**Work order:** The required answer is a copy of each line in the entries below that includes "brown".

Scene difference descriptions
━━━━━━━━━━━━━━━━━━━━━━━━━━━━━━
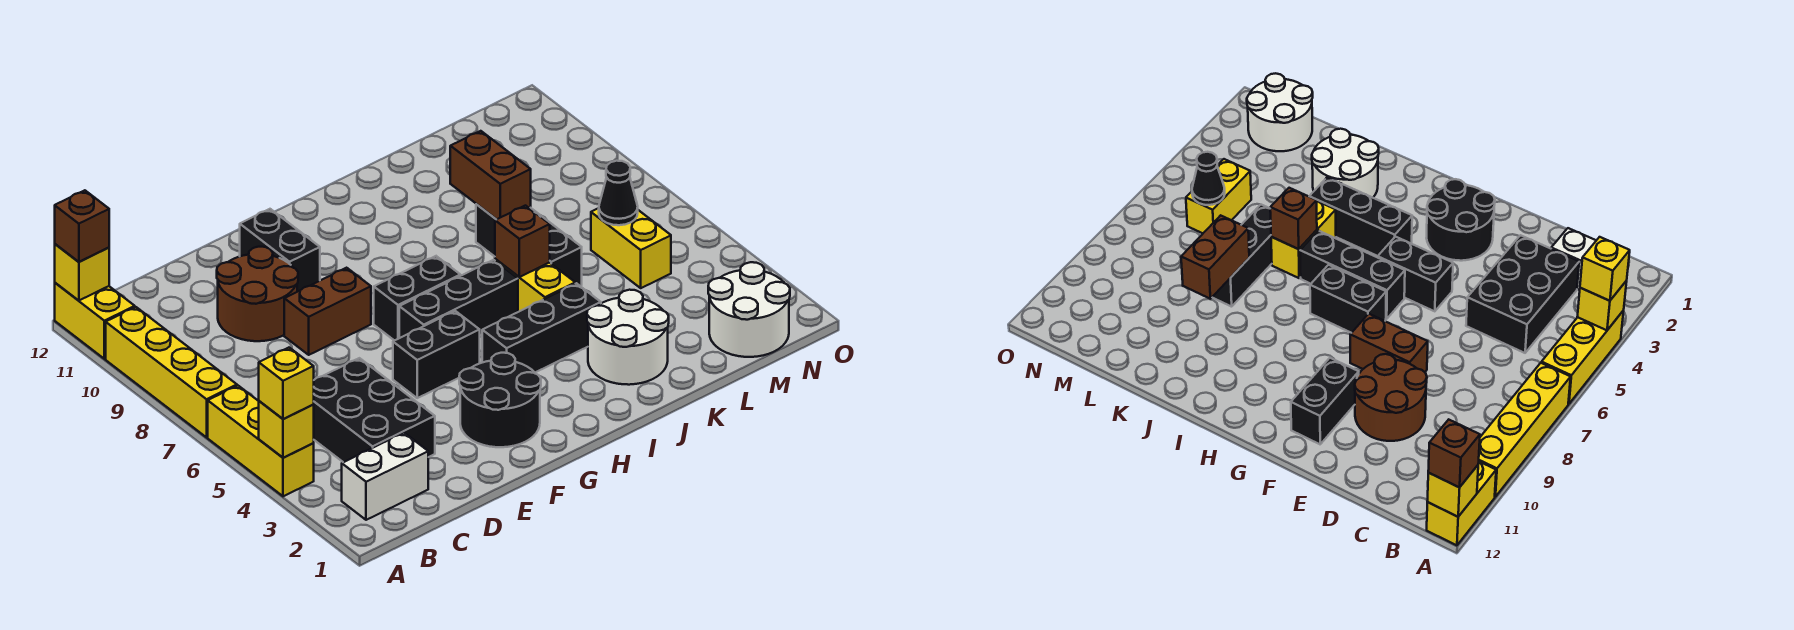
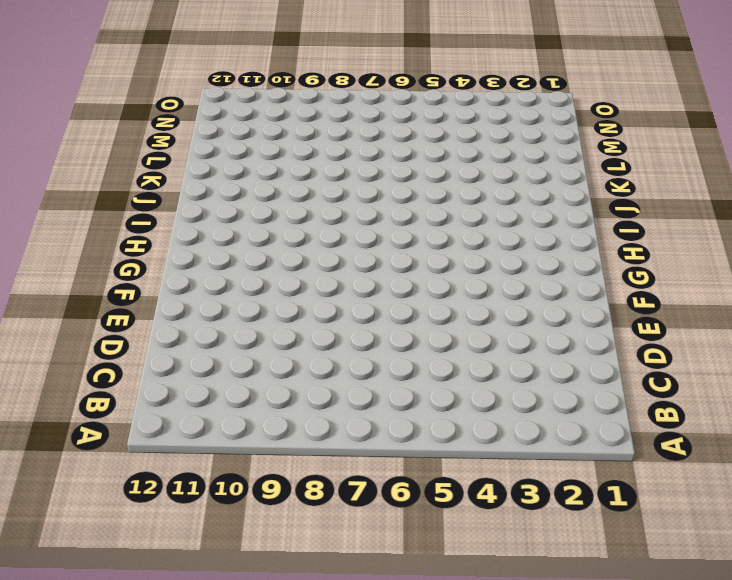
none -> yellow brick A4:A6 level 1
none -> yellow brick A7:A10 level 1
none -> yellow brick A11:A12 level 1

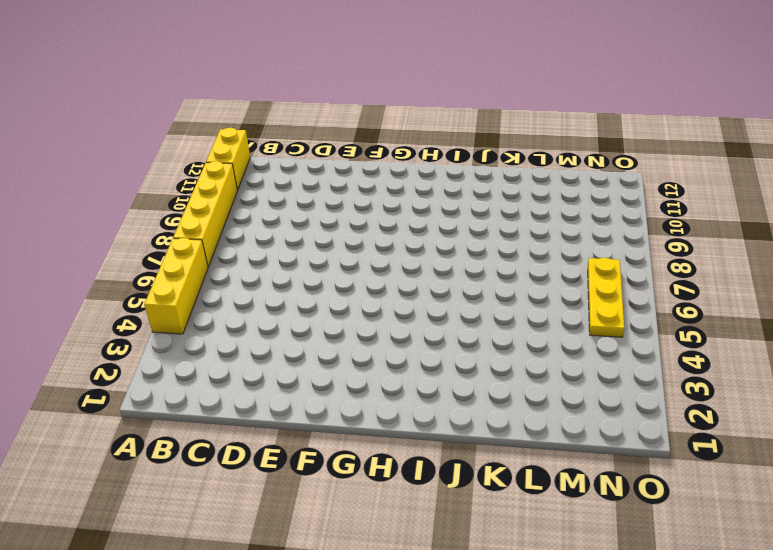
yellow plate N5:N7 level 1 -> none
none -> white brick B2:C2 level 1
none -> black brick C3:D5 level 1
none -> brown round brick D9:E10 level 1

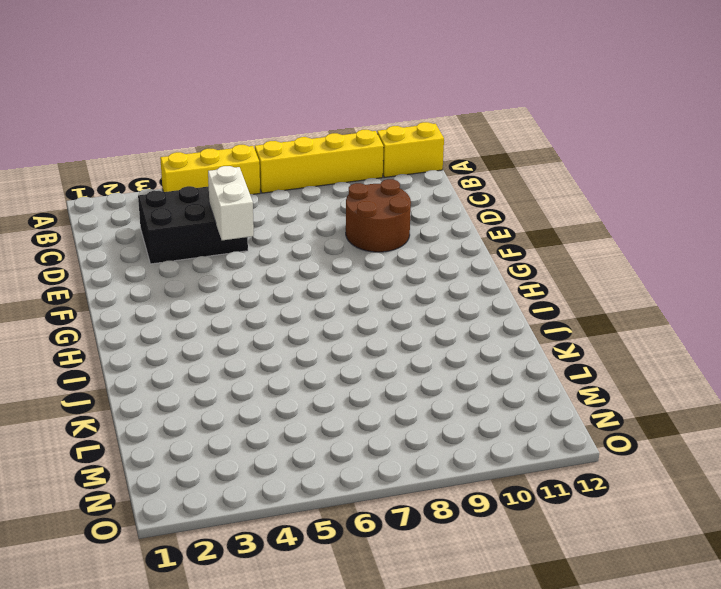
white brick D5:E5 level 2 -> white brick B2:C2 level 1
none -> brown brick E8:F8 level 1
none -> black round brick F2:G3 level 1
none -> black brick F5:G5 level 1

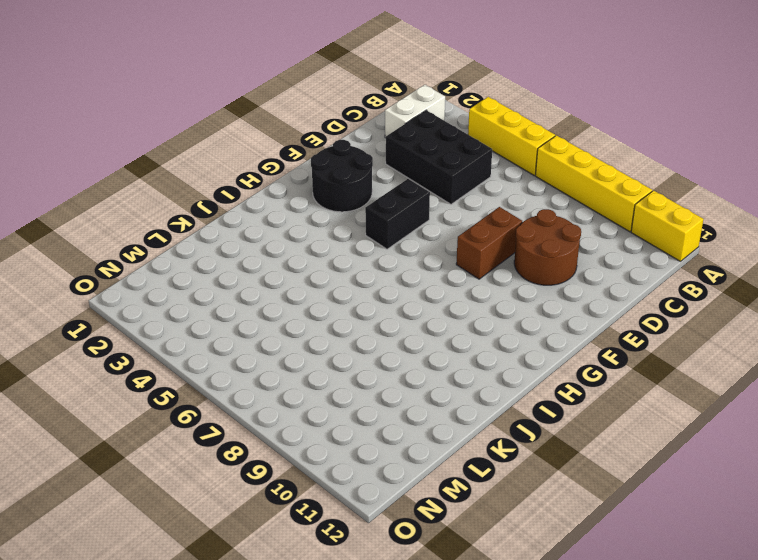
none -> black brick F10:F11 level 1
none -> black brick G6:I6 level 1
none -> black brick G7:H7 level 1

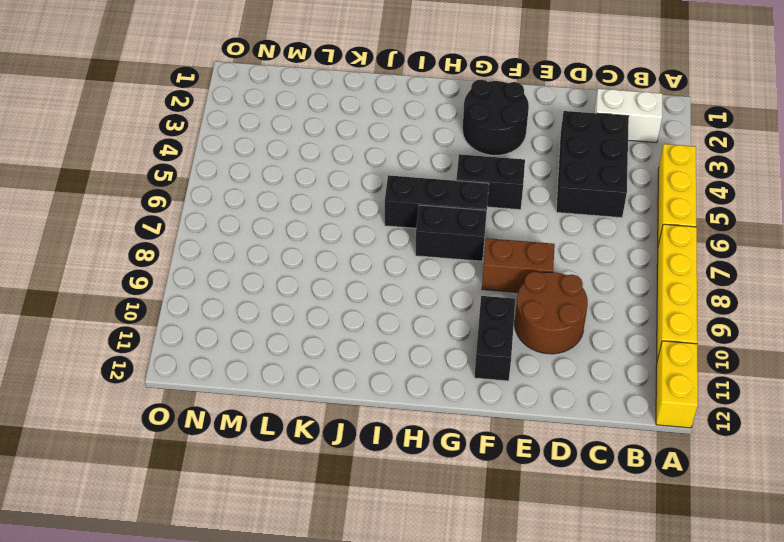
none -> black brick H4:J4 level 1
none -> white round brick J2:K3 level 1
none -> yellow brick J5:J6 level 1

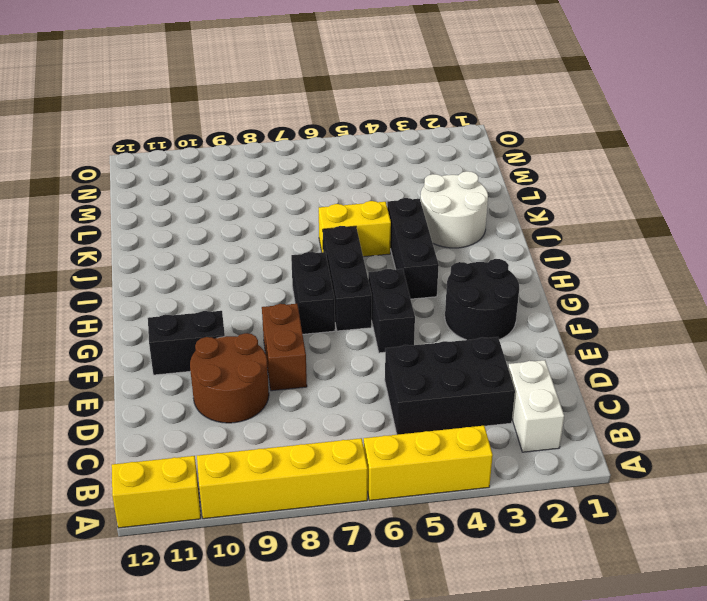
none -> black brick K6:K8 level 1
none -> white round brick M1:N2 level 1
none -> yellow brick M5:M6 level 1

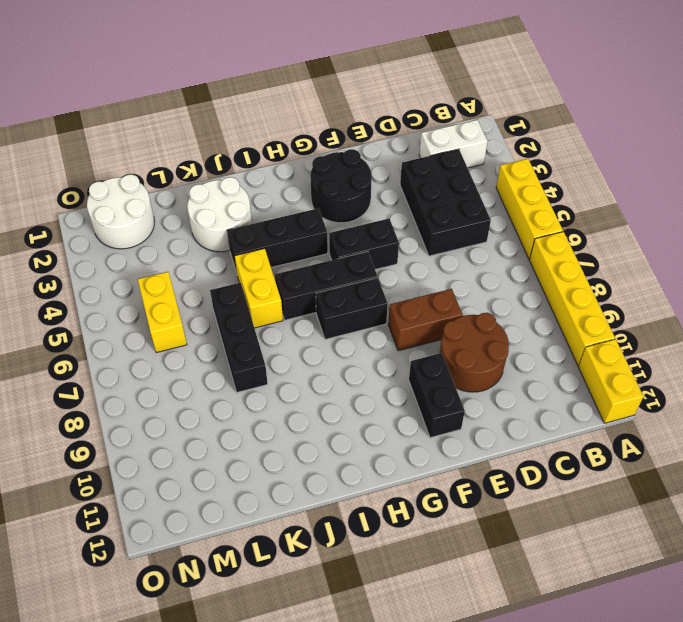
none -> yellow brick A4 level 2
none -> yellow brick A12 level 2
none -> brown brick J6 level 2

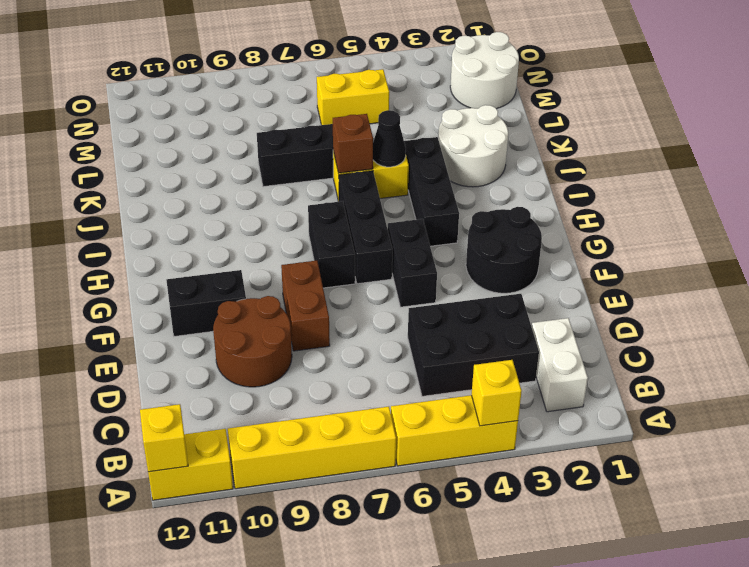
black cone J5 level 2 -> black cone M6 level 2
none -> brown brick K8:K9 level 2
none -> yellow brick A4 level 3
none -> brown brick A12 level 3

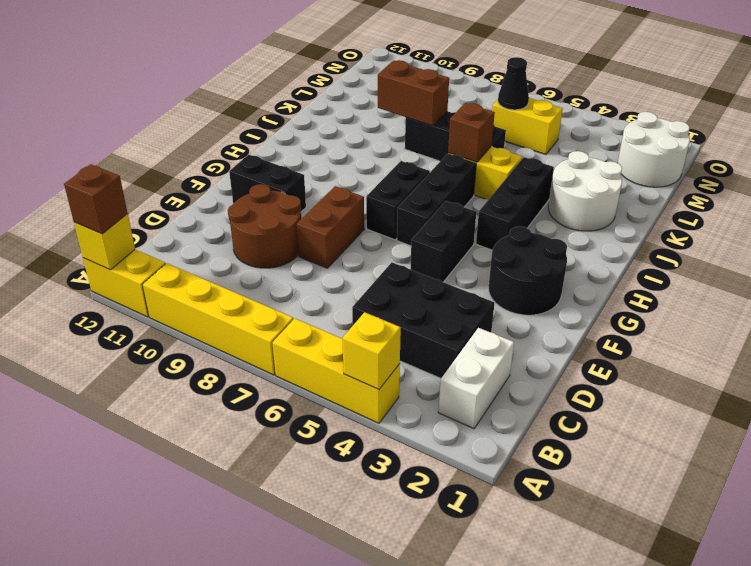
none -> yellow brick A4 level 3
━━━━━━━━━━━━━━━━━━━━━━━━━━━━━━
**Your response:**
none -> brown round brick D9:E10 level 1
none -> brown brick E8:F8 level 1
none -> brown brick J6 level 2
none -> brown brick K8:K9 level 2
none -> brown brick A12 level 3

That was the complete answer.